Input data =
╔══

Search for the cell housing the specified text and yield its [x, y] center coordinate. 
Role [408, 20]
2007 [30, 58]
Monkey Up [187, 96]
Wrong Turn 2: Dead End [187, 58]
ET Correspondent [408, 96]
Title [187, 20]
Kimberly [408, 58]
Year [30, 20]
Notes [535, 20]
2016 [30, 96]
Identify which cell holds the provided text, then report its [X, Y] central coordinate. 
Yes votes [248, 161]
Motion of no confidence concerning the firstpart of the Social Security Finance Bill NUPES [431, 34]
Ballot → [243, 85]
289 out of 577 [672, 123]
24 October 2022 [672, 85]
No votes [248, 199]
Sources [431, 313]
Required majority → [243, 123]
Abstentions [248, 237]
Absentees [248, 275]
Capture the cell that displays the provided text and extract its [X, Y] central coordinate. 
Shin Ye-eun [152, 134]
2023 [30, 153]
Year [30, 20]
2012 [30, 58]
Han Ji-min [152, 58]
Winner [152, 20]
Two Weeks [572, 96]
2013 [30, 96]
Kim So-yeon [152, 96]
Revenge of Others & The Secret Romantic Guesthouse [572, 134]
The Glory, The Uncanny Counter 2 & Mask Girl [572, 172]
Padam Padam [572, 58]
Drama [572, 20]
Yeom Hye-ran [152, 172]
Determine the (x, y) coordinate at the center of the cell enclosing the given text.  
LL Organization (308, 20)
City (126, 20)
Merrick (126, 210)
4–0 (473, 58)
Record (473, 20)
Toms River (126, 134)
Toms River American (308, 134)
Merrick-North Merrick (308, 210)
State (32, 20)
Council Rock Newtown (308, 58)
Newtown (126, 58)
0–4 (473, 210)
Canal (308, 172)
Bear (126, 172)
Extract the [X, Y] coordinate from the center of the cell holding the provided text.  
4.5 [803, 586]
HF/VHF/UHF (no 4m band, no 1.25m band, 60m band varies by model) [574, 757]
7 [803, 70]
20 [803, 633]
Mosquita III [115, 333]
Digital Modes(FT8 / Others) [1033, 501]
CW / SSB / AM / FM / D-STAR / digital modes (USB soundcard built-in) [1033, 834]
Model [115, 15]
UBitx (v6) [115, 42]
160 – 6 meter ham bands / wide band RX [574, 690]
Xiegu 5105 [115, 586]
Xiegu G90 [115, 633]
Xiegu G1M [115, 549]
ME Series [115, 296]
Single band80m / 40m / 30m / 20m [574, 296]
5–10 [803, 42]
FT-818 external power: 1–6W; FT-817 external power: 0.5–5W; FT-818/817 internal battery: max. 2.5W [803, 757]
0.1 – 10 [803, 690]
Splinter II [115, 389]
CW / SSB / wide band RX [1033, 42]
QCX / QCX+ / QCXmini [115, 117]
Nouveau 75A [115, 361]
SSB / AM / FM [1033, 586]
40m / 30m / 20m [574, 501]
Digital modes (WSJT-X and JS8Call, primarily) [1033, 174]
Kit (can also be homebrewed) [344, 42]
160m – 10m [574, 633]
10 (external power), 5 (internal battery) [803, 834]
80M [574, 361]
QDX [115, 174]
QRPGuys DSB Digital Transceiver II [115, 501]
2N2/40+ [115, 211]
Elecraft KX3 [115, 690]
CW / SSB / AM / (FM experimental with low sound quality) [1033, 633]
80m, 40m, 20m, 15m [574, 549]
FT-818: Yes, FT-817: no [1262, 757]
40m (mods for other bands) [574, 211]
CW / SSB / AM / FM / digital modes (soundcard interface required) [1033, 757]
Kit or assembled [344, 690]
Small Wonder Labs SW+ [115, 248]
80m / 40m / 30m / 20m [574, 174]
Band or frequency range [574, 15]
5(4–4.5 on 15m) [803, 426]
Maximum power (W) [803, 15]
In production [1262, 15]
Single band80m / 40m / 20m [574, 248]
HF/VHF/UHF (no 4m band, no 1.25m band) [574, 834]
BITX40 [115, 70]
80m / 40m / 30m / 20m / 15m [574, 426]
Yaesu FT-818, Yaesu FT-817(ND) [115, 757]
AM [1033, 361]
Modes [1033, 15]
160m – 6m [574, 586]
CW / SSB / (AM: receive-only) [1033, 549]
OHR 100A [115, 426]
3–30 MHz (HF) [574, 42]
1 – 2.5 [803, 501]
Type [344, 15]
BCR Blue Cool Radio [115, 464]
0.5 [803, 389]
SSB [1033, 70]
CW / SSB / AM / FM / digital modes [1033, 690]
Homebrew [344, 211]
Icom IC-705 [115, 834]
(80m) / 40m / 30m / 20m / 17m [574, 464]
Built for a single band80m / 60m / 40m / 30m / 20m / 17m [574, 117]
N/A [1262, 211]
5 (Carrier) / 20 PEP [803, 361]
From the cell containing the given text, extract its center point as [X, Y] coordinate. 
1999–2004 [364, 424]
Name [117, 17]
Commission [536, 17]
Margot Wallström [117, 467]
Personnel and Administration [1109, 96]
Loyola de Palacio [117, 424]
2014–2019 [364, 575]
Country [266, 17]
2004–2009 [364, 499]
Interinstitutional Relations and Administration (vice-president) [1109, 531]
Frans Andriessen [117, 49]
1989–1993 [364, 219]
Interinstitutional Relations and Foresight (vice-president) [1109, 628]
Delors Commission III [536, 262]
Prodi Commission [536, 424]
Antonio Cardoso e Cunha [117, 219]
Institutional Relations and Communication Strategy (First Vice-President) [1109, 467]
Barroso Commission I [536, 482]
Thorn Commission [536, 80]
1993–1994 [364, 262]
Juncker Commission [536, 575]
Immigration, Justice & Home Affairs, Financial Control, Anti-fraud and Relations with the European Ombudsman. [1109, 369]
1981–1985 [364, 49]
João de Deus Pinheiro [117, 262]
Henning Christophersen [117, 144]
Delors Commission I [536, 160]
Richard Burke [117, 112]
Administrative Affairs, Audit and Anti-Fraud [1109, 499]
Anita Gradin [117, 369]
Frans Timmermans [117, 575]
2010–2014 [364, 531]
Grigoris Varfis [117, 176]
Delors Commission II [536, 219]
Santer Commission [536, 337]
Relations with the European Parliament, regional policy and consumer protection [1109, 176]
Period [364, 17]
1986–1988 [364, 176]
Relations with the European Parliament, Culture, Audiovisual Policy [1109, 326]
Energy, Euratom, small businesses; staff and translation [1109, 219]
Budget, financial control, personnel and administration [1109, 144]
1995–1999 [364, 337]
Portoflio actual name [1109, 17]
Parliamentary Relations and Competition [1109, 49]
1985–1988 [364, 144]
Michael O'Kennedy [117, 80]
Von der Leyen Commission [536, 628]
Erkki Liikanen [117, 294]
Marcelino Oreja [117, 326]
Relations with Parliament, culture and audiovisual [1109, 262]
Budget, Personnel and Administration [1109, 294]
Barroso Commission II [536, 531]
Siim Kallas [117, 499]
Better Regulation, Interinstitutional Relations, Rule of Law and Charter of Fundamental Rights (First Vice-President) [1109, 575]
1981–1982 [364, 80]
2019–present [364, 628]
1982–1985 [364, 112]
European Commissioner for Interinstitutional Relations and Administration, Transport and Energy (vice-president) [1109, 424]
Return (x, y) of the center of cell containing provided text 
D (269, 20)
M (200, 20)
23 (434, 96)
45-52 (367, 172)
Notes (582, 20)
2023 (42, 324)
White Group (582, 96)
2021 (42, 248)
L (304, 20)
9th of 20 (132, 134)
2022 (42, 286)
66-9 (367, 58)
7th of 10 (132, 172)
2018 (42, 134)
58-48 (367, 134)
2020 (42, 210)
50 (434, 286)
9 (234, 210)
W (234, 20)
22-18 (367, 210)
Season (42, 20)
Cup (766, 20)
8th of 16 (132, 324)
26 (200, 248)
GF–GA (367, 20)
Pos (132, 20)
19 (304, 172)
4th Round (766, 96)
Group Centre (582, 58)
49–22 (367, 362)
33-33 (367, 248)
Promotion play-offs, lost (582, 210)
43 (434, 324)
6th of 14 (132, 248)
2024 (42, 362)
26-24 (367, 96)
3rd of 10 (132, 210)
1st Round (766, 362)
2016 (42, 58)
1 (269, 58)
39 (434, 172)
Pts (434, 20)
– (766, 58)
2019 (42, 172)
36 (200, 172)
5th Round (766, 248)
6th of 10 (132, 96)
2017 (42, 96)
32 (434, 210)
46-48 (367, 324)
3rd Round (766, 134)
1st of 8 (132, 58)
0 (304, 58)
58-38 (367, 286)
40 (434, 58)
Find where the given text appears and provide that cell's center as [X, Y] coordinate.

╚══

What is asked =
Reproduce the listing above verbatim, beginning with its first line and ending after the line that contains "LL Organization (308, 20)", with both of those lines included.

Response below =
Search for the cell housing the specified text and yield its [x, y] center coordinate. 
Role [408, 20]
2007 [30, 58]
Monkey Up [187, 96]
Wrong Turn 2: Dead End [187, 58]
ET Correspondent [408, 96]
Title [187, 20]
Kimberly [408, 58]
Year [30, 20]
Notes [535, 20]
2016 [30, 96]
Identify which cell holds the provided text, then report its [X, Y] central coordinate. 
Yes votes [248, 161]
Motion of no confidence concerning the firstpart of the Social Security Finance Bill NUPES [431, 34]
Ballot → [243, 85]
289 out of 577 [672, 123]
24 October 2022 [672, 85]
No votes [248, 199]
Sources [431, 313]
Required majority → [243, 123]
Abstentions [248, 237]
Absentees [248, 275]
Capture the cell that displays the provided text and extract its [X, Y] central coordinate. 
Shin Ye-eun [152, 134]
2023 [30, 153]
Year [30, 20]
2012 [30, 58]
Han Ji-min [152, 58]
Winner [152, 20]
Two Weeks [572, 96]
2013 [30, 96]
Kim So-yeon [152, 96]
Revenge of Others & The Secret Romantic Guesthouse [572, 134]
The Glory, The Uncanny Counter 2 & Mask Girl [572, 172]
Padam Padam [572, 58]
Drama [572, 20]
Yeom Hye-ran [152, 172]
Determine the (x, y) coordinate at the center of the cell enclosing the given text.  
LL Organization (308, 20)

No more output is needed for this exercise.